● Exercise directions
Every line of the records below that holds the word "none" belongs in the answer.

● Records from a dataset

■ ■ ■ ■ ■

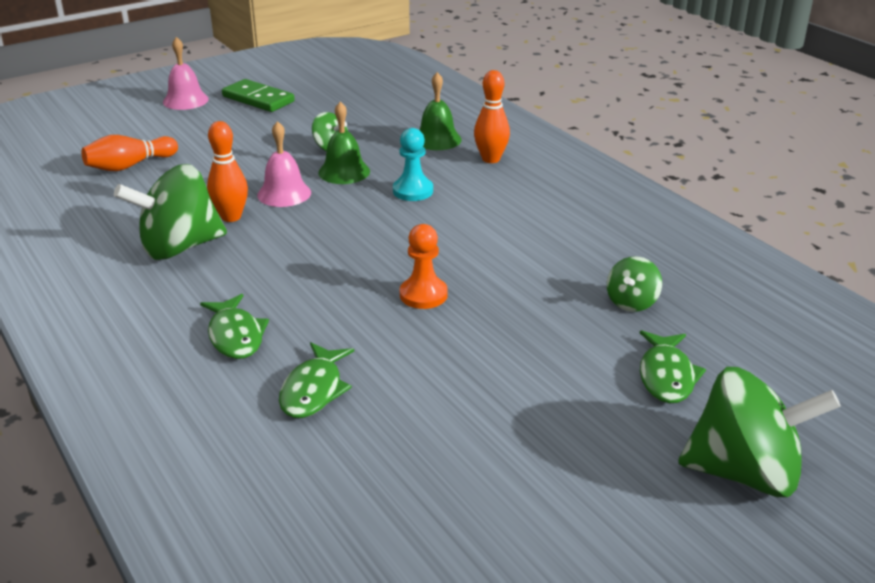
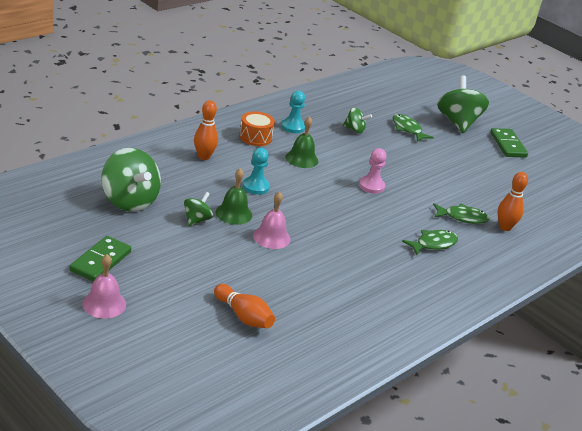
camera: 105 degrees left, 0 degrees up
green spinning top [114,164,227,260] -> green spinning top moved to [101,148,161,212]
orange bowling pin [207,121,248,222] -> orange bowling pin moved to [498,172,528,231]
orange pawn [400,224,448,309] -> pink pawn [359,148,386,194]
green bell [419,72,462,150] -> green bell moved to [285,116,318,168]
green fish [640,330,706,403] -> green fish turned 120 degrees counterclockwise [392,114,434,142]
none -> orange drum [239,111,275,146]
none -> turquoise pawn [281,91,305,133]
none -> green domino [490,128,528,158]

■ ■ ■ ■ ■

● Completed exercise
none -> orange drum [239,111,275,146]
none -> turquoise pawn [281,91,305,133]
none -> green domino [490,128,528,158]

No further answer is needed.